**What you should do**
From the line containing "FAN2: IRF520 -> D4184" through the final line of the records, reproduce every line exactly.

[Structured diff data]
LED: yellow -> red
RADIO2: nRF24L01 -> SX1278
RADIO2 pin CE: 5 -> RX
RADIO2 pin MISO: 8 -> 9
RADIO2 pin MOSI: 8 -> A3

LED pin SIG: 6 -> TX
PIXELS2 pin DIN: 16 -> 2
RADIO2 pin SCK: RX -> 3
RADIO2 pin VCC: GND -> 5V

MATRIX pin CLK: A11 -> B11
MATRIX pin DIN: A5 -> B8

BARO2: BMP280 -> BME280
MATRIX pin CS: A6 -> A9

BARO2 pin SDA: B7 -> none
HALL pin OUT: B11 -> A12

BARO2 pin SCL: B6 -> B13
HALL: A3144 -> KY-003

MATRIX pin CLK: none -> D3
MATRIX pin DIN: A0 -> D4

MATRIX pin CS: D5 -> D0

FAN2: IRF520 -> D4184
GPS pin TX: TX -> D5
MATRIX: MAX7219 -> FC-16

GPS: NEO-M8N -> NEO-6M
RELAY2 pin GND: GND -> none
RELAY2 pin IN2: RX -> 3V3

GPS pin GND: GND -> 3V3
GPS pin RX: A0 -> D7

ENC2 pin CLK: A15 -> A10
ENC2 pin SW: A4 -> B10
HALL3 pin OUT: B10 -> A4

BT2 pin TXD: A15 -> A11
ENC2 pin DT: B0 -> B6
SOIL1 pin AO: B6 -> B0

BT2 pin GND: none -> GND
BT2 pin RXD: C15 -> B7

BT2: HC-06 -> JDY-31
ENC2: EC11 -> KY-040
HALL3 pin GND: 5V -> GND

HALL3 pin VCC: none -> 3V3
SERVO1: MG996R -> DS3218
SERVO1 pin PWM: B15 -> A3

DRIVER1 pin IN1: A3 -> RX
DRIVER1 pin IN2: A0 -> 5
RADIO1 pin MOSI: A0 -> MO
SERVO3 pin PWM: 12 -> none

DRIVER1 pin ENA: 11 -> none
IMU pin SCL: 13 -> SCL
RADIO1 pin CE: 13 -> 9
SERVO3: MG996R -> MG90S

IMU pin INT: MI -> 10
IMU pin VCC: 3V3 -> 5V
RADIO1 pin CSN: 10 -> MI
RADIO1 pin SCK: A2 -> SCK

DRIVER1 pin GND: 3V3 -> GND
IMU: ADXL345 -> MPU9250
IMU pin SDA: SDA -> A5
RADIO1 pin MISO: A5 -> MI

**Answer for the task**
FAN2: IRF520 -> D4184
GPS pin TX: TX -> D5
MATRIX: MAX7219 -> FC-16

GPS: NEO-M8N -> NEO-6M
RELAY2 pin GND: GND -> none
RELAY2 pin IN2: RX -> 3V3

GPS pin GND: GND -> 3V3
GPS pin RX: A0 -> D7

ENC2 pin CLK: A15 -> A10
ENC2 pin SW: A4 -> B10
HALL3 pin OUT: B10 -> A4

BT2 pin TXD: A15 -> A11
ENC2 pin DT: B0 -> B6
SOIL1 pin AO: B6 -> B0

BT2 pin GND: none -> GND
BT2 pin RXD: C15 -> B7

BT2: HC-06 -> JDY-31
ENC2: EC11 -> KY-040
HALL3 pin GND: 5V -> GND

HALL3 pin VCC: none -> 3V3
SERVO1: MG996R -> DS3218
SERVO1 pin PWM: B15 -> A3

DRIVER1 pin IN1: A3 -> RX
DRIVER1 pin IN2: A0 -> 5
RADIO1 pin MOSI: A0 -> MO
SERVO3 pin PWM: 12 -> none

DRIVER1 pin ENA: 11 -> none
IMU pin SCL: 13 -> SCL
RADIO1 pin CE: 13 -> 9
SERVO3: MG996R -> MG90S

IMU pin INT: MI -> 10
IMU pin VCC: 3V3 -> 5V
RADIO1 pin CSN: 10 -> MI
RADIO1 pin SCK: A2 -> SCK

DRIVER1 pin GND: 3V3 -> GND
IMU: ADXL345 -> MPU9250
IMU pin SDA: SDA -> A5
RADIO1 pin MISO: A5 -> MI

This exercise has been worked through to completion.